Available records start
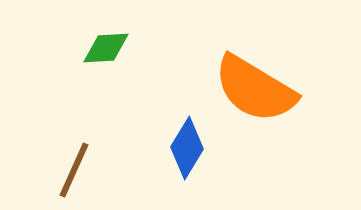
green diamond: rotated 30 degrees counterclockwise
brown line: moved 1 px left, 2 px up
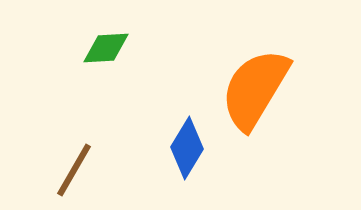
orange semicircle: rotated 90 degrees clockwise
brown line: rotated 6 degrees clockwise
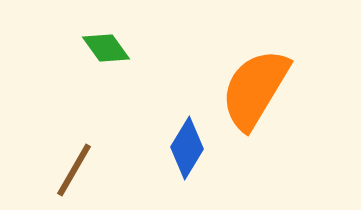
green diamond: rotated 57 degrees clockwise
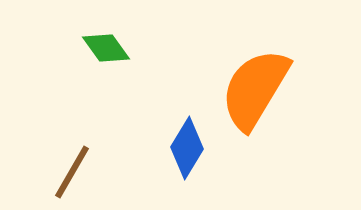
brown line: moved 2 px left, 2 px down
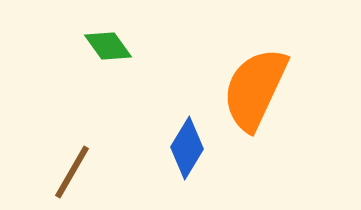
green diamond: moved 2 px right, 2 px up
orange semicircle: rotated 6 degrees counterclockwise
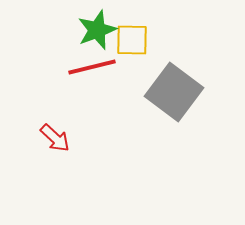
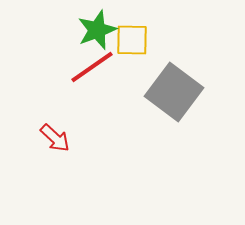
red line: rotated 21 degrees counterclockwise
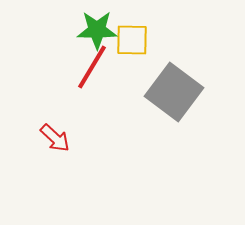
green star: rotated 21 degrees clockwise
red line: rotated 24 degrees counterclockwise
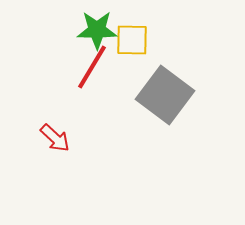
gray square: moved 9 px left, 3 px down
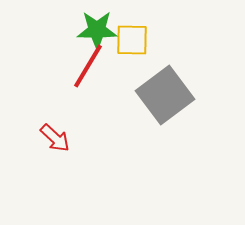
red line: moved 4 px left, 1 px up
gray square: rotated 16 degrees clockwise
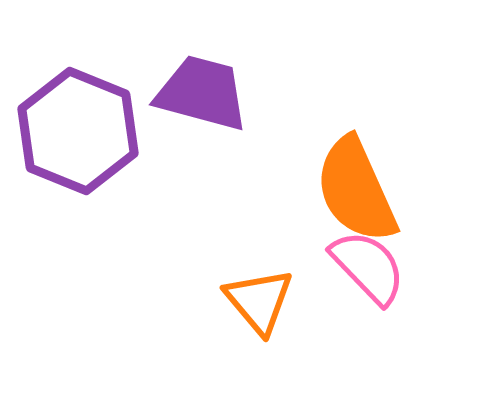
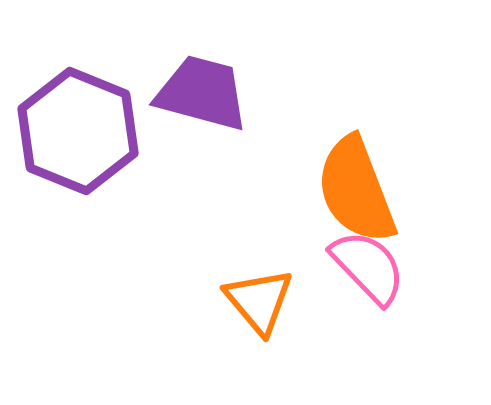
orange semicircle: rotated 3 degrees clockwise
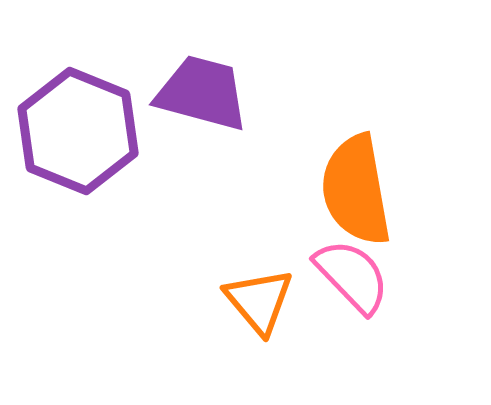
orange semicircle: rotated 11 degrees clockwise
pink semicircle: moved 16 px left, 9 px down
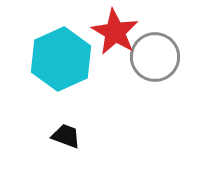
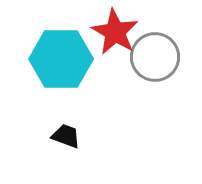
cyan hexagon: rotated 24 degrees clockwise
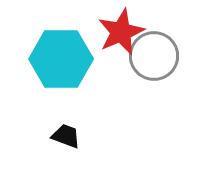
red star: moved 6 px right; rotated 18 degrees clockwise
gray circle: moved 1 px left, 1 px up
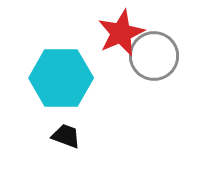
red star: moved 1 px down
cyan hexagon: moved 19 px down
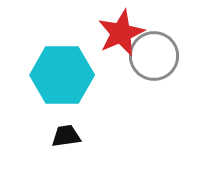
cyan hexagon: moved 1 px right, 3 px up
black trapezoid: rotated 28 degrees counterclockwise
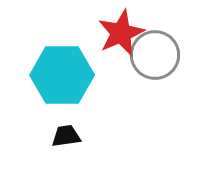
gray circle: moved 1 px right, 1 px up
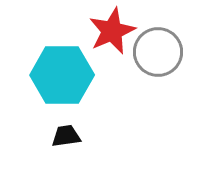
red star: moved 9 px left, 2 px up
gray circle: moved 3 px right, 3 px up
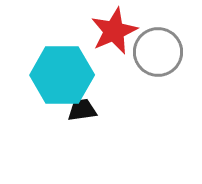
red star: moved 2 px right
black trapezoid: moved 16 px right, 26 px up
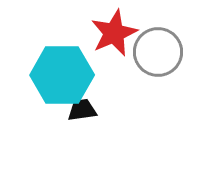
red star: moved 2 px down
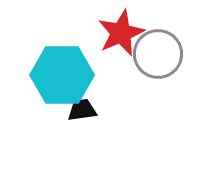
red star: moved 7 px right
gray circle: moved 2 px down
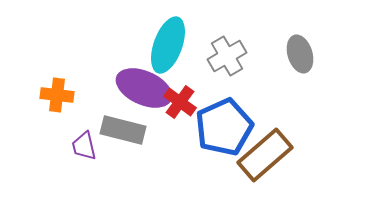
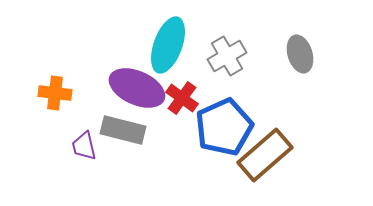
purple ellipse: moved 7 px left
orange cross: moved 2 px left, 2 px up
red cross: moved 2 px right, 4 px up
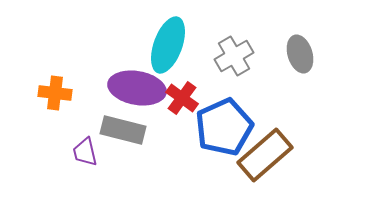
gray cross: moved 7 px right
purple ellipse: rotated 14 degrees counterclockwise
purple trapezoid: moved 1 px right, 6 px down
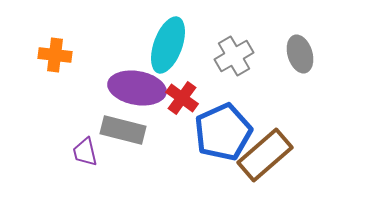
orange cross: moved 38 px up
blue pentagon: moved 1 px left, 5 px down
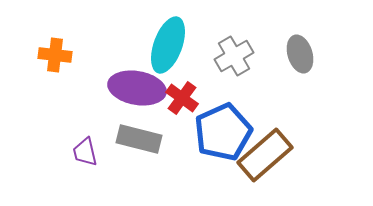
gray rectangle: moved 16 px right, 9 px down
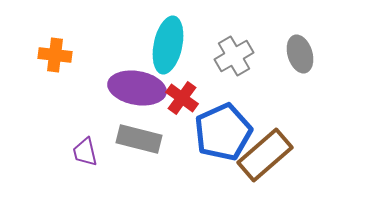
cyan ellipse: rotated 8 degrees counterclockwise
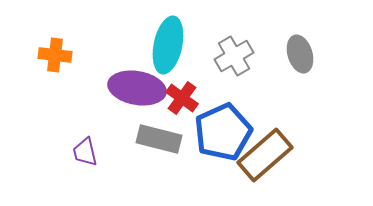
gray rectangle: moved 20 px right
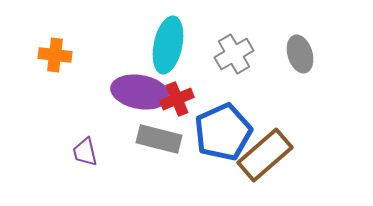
gray cross: moved 2 px up
purple ellipse: moved 3 px right, 4 px down
red cross: moved 5 px left, 1 px down; rotated 32 degrees clockwise
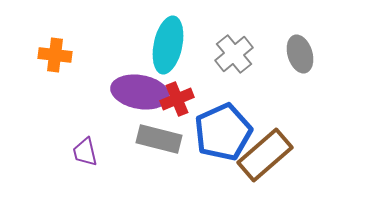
gray cross: rotated 9 degrees counterclockwise
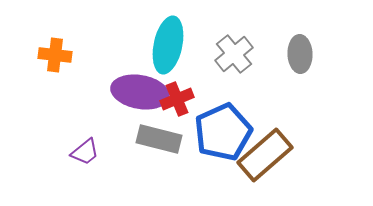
gray ellipse: rotated 15 degrees clockwise
purple trapezoid: rotated 116 degrees counterclockwise
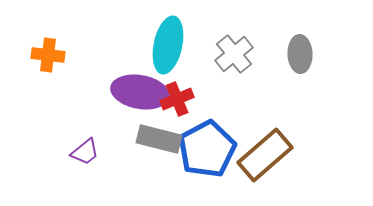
orange cross: moved 7 px left
blue pentagon: moved 16 px left, 17 px down; rotated 4 degrees counterclockwise
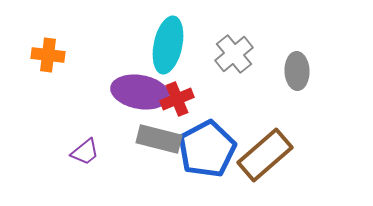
gray ellipse: moved 3 px left, 17 px down
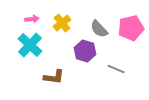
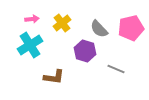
cyan cross: rotated 15 degrees clockwise
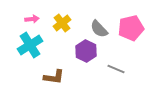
purple hexagon: moved 1 px right; rotated 10 degrees clockwise
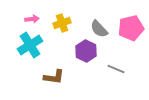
yellow cross: rotated 18 degrees clockwise
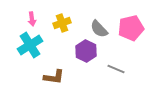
pink arrow: rotated 88 degrees clockwise
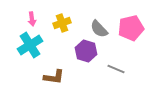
purple hexagon: rotated 10 degrees counterclockwise
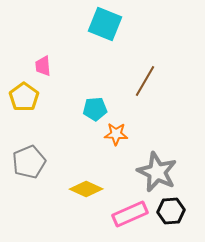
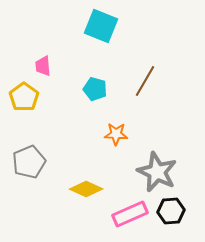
cyan square: moved 4 px left, 2 px down
cyan pentagon: moved 20 px up; rotated 20 degrees clockwise
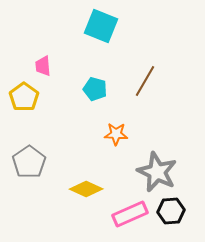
gray pentagon: rotated 12 degrees counterclockwise
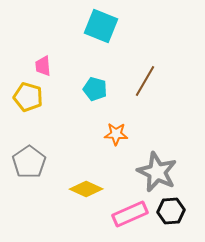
yellow pentagon: moved 4 px right; rotated 20 degrees counterclockwise
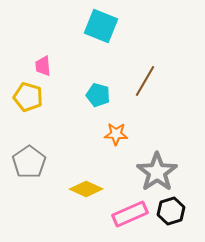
cyan pentagon: moved 3 px right, 6 px down
gray star: rotated 12 degrees clockwise
black hexagon: rotated 12 degrees counterclockwise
Available records end
Requirement =
Could you rewrite the listing above as a numbered list, beginning at the line that has "gray square: moved 9 px left, 3 px down" and stopping after the line that has "gray ellipse: moved 3 px left, 17 px down"? Leave out the pictures and any blank lines.

Solution to this exercise =
1. gray square: moved 9 px left, 3 px down
2. red line: moved 4 px left, 1 px up
3. gray square: rotated 16 degrees clockwise
4. orange semicircle: rotated 3 degrees clockwise
5. orange semicircle: rotated 11 degrees clockwise
6. pink semicircle: moved 16 px left, 9 px down
7. cyan hexagon: rotated 24 degrees clockwise
8. red star: moved 6 px right; rotated 18 degrees clockwise
9. gray circle: moved 1 px left, 1 px up
10. red star: moved 1 px down
11. cyan hexagon: moved 19 px down
12. cyan hexagon: moved 1 px right, 3 px up
13. black trapezoid: rotated 28 degrees counterclockwise
14. gray circle: moved 1 px right, 1 px up
15. red star: moved 9 px left, 2 px up
16. gray circle: moved 3 px right, 3 px up
17. red star: moved 2 px right
18. black trapezoid: moved 16 px right, 26 px up
19. red star: moved 2 px down
20. red star: moved 7 px right
21. gray circle: moved 2 px down
22. purple ellipse: moved 7 px left
23. orange cross: moved 2 px left, 2 px up
24. red cross: moved 2 px right, 4 px up
25. gray cross: moved 7 px right
26. purple ellipse: rotated 14 degrees counterclockwise
27. purple trapezoid: moved 1 px right, 6 px down
28. orange cross: moved 38 px up
29. blue pentagon: moved 1 px left, 5 px down
30. gray rectangle: moved 16 px right, 9 px down
31. cyan ellipse: rotated 8 degrees counterclockwise
32. gray rectangle: moved 20 px right
33. gray cross: moved 2 px up
34. purple ellipse: moved 3 px right, 4 px down
35. red cross: moved 5 px left, 1 px down; rotated 32 degrees clockwise
36. gray cross: rotated 9 degrees counterclockwise
37. gray ellipse: rotated 15 degrees clockwise
38. purple trapezoid: rotated 116 degrees counterclockwise
39. orange cross: moved 7 px left
40. blue pentagon: moved 16 px left, 17 px down; rotated 4 degrees counterclockwise
41. gray ellipse: moved 3 px left, 17 px down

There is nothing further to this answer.